* _Exercise prompt_
Your copy should match the listing below exactly, except that it holds no images.

* _Input data_
————————
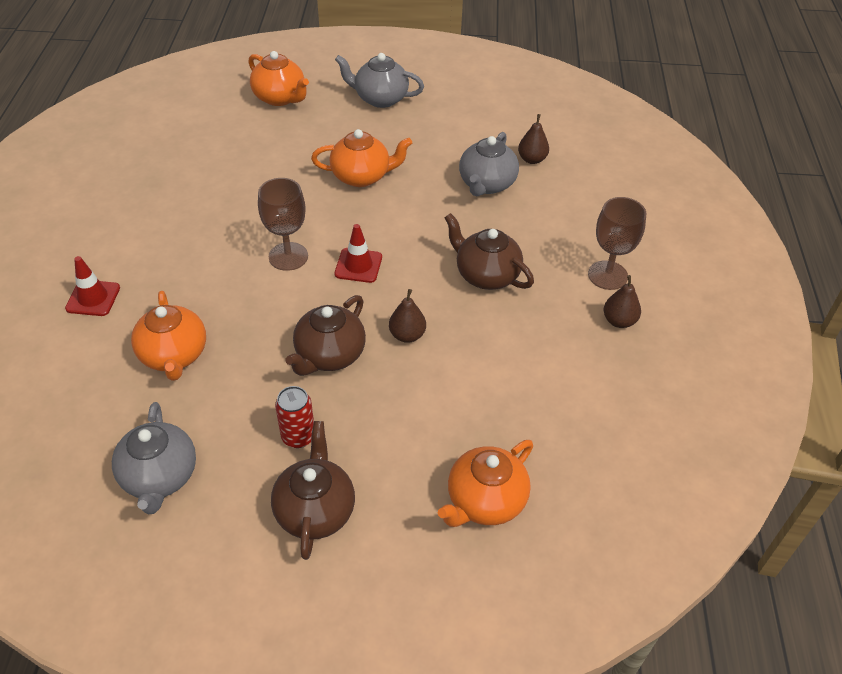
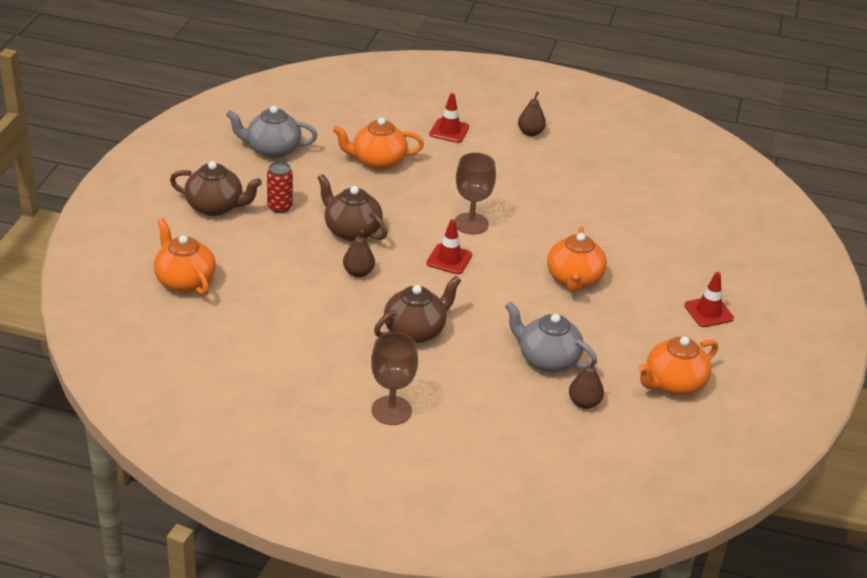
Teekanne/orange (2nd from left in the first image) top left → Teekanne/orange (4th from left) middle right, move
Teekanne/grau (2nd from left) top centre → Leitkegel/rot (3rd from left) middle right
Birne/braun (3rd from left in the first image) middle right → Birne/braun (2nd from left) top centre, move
————————
* _Output below_
Teekanne/orange (2nd from left in the first image) top left → Teekanne/orange (4th from left) middle right, move
Teekanne/grau (2nd from left) top centre → Leitkegel/rot (3rd from left) middle right
Birne/braun (3rd from left in the first image) middle right → Birne/braun (2nd from left) top centre, move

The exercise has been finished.